━━━━━ Records supplied ━━━━━

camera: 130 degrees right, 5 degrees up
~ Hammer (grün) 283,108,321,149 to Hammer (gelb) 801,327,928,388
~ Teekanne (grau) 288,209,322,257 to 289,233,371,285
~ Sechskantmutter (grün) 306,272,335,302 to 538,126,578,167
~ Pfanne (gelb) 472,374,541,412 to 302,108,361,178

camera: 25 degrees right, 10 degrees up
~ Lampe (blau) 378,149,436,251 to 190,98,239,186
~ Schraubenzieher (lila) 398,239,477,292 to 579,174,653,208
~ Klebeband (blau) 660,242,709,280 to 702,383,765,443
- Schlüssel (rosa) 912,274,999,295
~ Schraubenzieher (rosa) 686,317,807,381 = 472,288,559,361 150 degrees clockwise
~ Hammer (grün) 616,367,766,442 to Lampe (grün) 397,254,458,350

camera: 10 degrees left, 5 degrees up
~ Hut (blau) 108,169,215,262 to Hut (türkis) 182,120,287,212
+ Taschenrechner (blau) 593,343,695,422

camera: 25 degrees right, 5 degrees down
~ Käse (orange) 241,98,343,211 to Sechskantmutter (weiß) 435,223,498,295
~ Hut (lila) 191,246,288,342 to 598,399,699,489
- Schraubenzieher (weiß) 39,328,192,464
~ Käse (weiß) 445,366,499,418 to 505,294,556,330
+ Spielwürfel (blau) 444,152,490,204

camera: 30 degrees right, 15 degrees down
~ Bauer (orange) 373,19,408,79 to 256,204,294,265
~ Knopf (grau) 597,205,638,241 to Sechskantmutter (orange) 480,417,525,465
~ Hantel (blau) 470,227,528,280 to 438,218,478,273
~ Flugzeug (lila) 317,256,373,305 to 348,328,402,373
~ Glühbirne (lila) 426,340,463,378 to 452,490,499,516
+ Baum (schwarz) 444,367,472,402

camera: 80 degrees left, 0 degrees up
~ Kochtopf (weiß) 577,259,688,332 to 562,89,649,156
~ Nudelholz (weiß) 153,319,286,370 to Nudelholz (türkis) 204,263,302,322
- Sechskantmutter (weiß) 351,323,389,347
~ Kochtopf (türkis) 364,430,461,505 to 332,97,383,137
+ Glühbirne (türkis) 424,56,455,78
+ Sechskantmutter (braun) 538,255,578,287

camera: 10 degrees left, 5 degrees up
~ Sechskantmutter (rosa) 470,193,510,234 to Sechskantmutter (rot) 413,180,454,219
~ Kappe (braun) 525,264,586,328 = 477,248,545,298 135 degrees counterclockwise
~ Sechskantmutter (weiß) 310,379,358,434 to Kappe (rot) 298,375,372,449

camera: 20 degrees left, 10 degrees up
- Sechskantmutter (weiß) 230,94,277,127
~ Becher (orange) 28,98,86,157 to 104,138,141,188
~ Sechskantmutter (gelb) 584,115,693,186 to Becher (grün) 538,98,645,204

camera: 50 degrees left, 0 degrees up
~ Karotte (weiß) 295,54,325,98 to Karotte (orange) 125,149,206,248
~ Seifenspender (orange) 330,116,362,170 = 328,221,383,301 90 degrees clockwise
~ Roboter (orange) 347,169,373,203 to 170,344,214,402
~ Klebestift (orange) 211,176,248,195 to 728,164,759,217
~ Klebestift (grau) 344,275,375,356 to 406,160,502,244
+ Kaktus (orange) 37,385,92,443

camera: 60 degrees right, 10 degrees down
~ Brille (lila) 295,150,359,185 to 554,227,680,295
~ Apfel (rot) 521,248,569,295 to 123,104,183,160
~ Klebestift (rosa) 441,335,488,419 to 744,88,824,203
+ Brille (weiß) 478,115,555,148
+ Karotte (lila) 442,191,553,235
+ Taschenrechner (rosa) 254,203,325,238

━━━━━

§ **Task to complete**
From the line containing "660,242,709,280 to 702,383,765,443" down to the line containing "Spielwürfel (blau) 444,152,490,204" in the material above, reproduce every line exactly, including the two end lines.

§ **Your solution**
~ Klebeband (blau) 660,242,709,280 to 702,383,765,443
- Schlüssel (rosa) 912,274,999,295
~ Schraubenzieher (rosa) 686,317,807,381 = 472,288,559,361 150 degrees clockwise
~ Hammer (grün) 616,367,766,442 to Lampe (grün) 397,254,458,350

camera: 10 degrees left, 5 degrees up
~ Hut (blau) 108,169,215,262 to Hut (türkis) 182,120,287,212
+ Taschenrechner (blau) 593,343,695,422

camera: 25 degrees right, 5 degrees down
~ Käse (orange) 241,98,343,211 to Sechskantmutter (weiß) 435,223,498,295
~ Hut (lila) 191,246,288,342 to 598,399,699,489
- Schraubenzieher (weiß) 39,328,192,464
~ Käse (weiß) 445,366,499,418 to 505,294,556,330
+ Spielwürfel (blau) 444,152,490,204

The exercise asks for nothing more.